- [EXERCISE INSTRUCTIONS]: This exercise calls for the data below to be retyped exactly, minus any images.

(Object state comparisons)
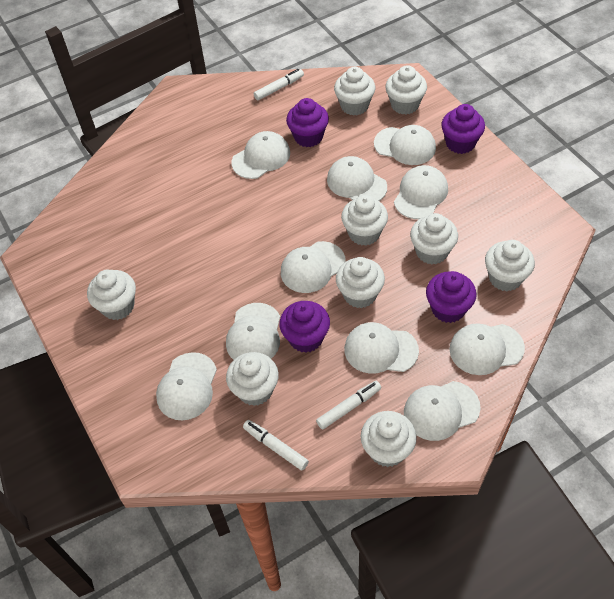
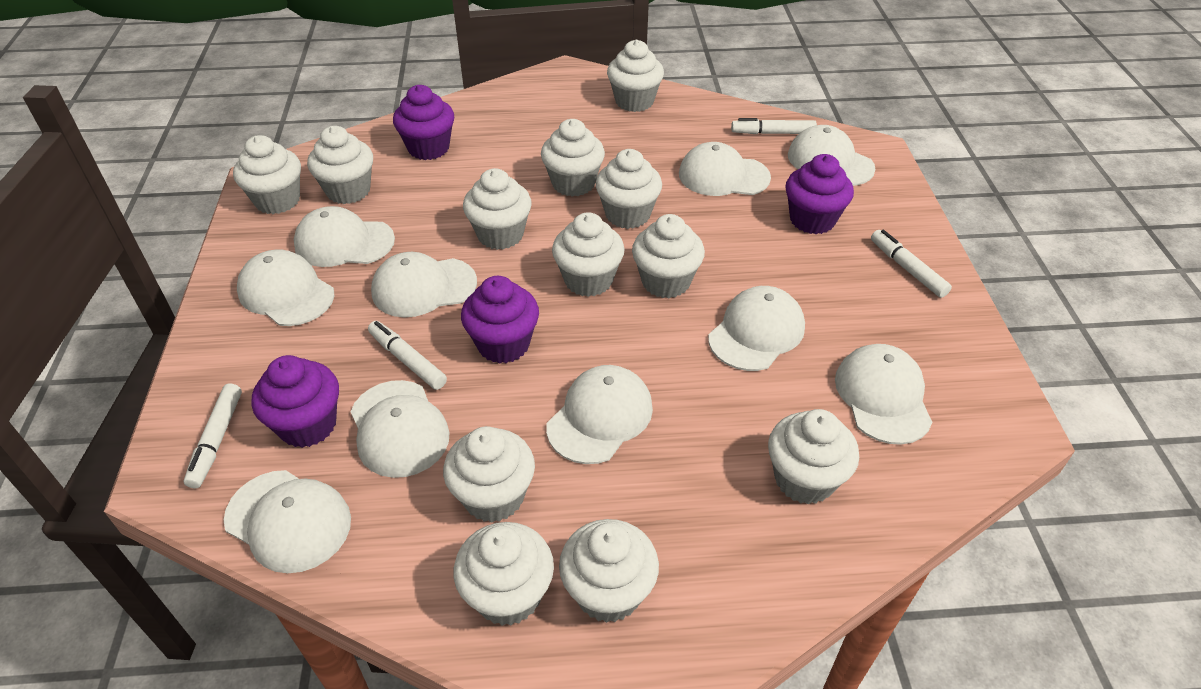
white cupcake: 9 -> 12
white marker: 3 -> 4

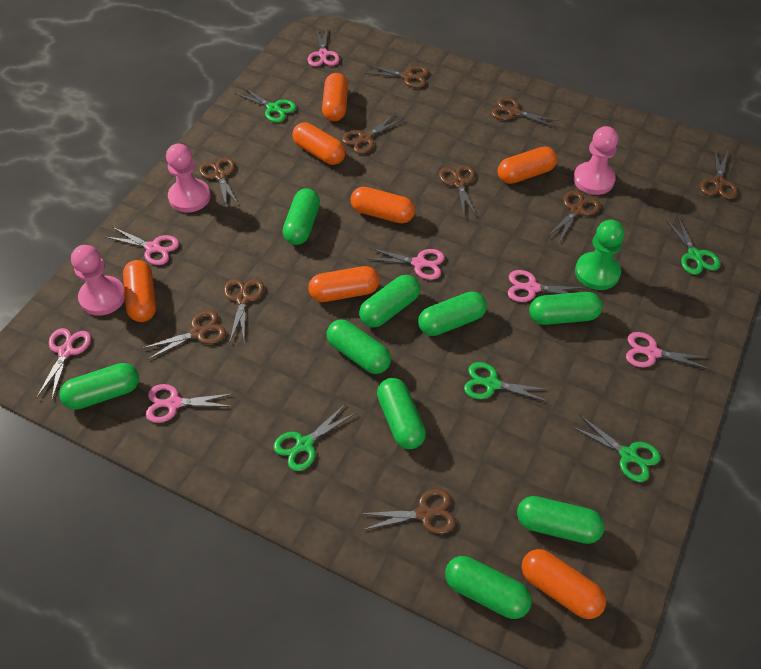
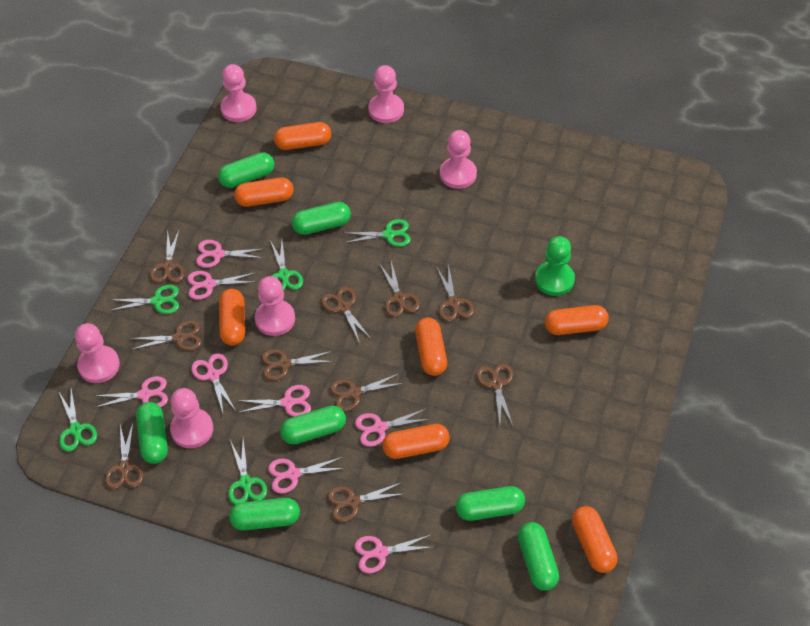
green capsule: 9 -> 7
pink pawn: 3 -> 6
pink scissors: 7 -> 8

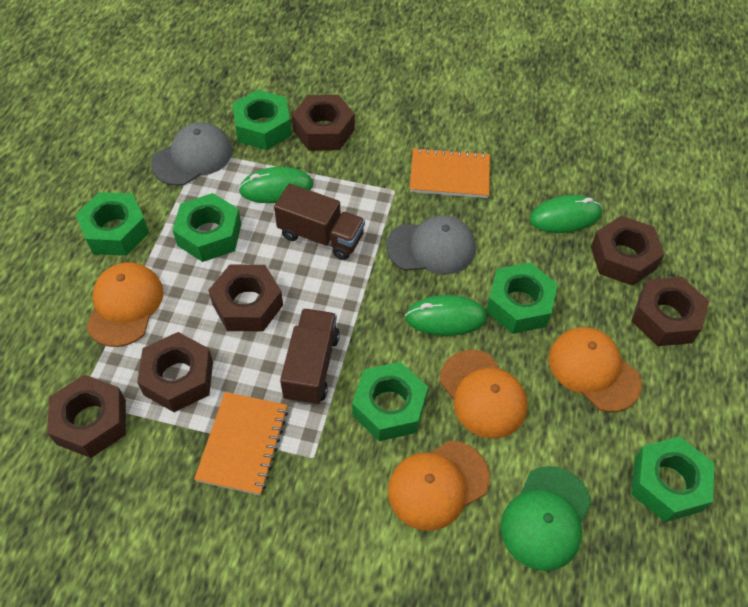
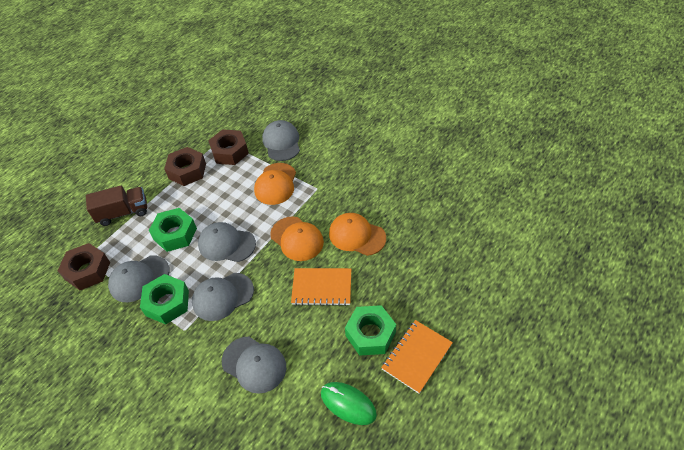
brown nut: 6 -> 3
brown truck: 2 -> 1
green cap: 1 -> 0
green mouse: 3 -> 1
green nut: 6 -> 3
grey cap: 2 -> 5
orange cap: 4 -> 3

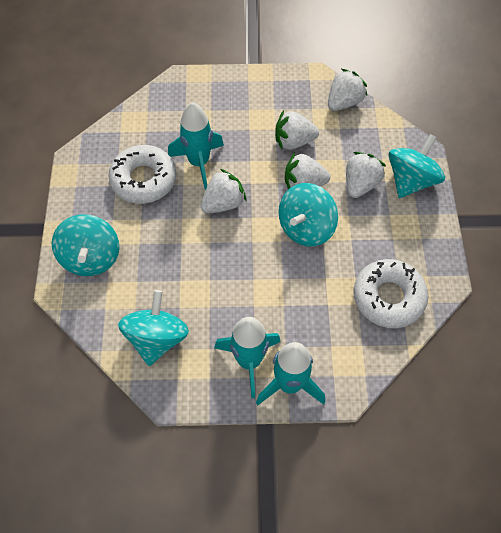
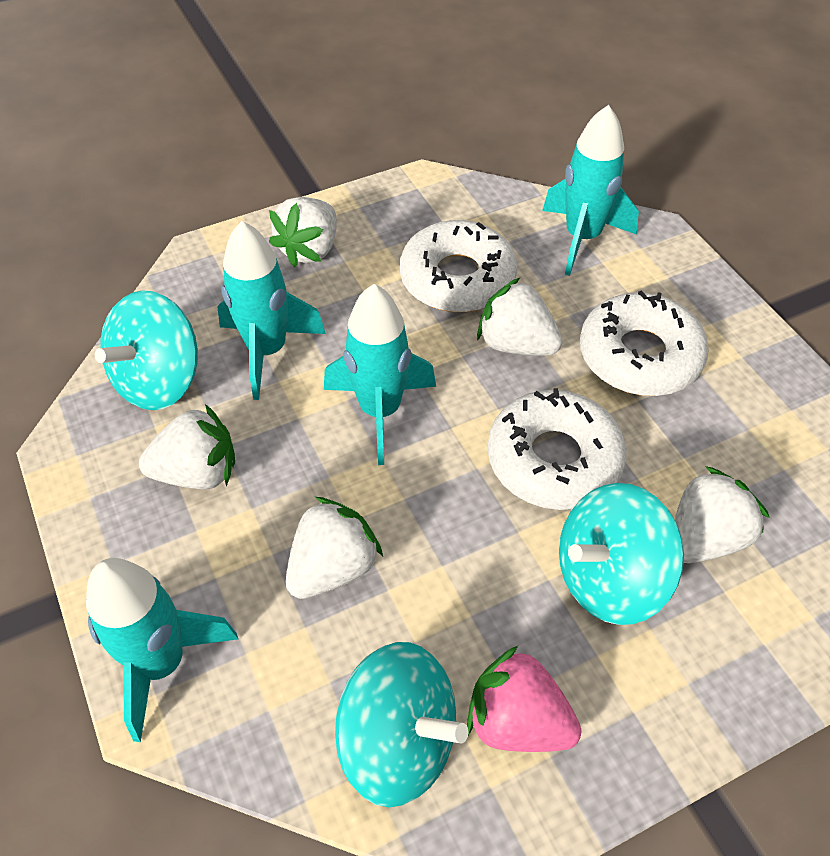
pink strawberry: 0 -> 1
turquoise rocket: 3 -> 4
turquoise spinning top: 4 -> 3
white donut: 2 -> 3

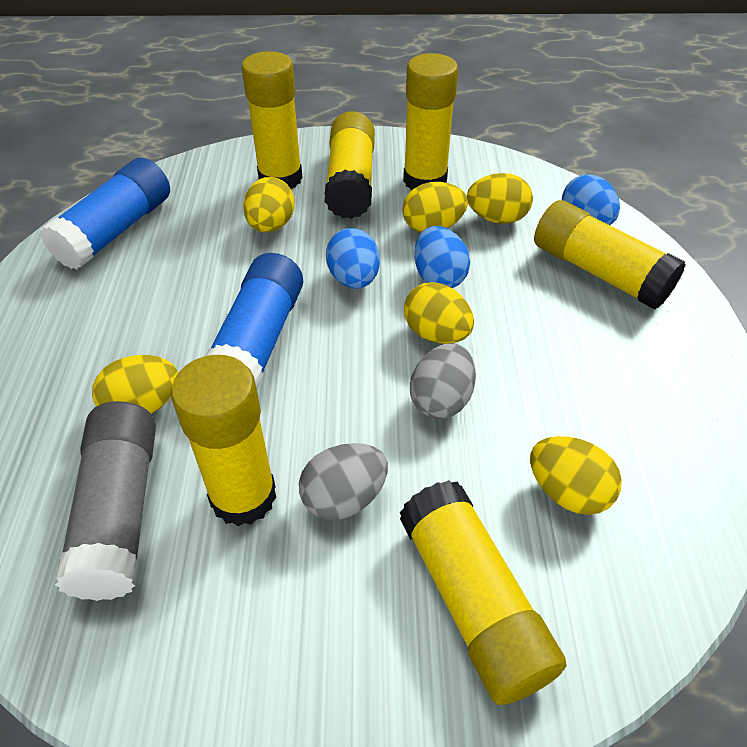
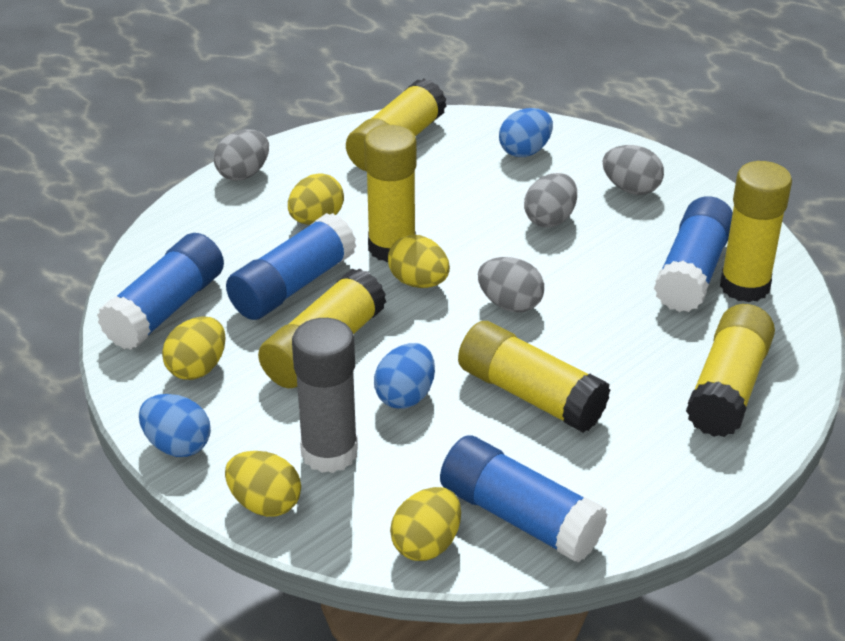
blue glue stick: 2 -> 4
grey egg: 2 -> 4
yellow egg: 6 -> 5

- [SOLUTION TO THE PROBLEM]:
white cupcake: 9 -> 12
white marker: 3 -> 4

green capsule: 9 -> 7
pink pawn: 3 -> 6
pink scissors: 7 -> 8

brown nut: 6 -> 3
brown truck: 2 -> 1
green cap: 1 -> 0
green mouse: 3 -> 1
green nut: 6 -> 3
grey cap: 2 -> 5
orange cap: 4 -> 3

pink strawberry: 0 -> 1
turquoise rocket: 3 -> 4
turquoise spinning top: 4 -> 3
white donut: 2 -> 3

blue glue stick: 2 -> 4
grey egg: 2 -> 4
yellow egg: 6 -> 5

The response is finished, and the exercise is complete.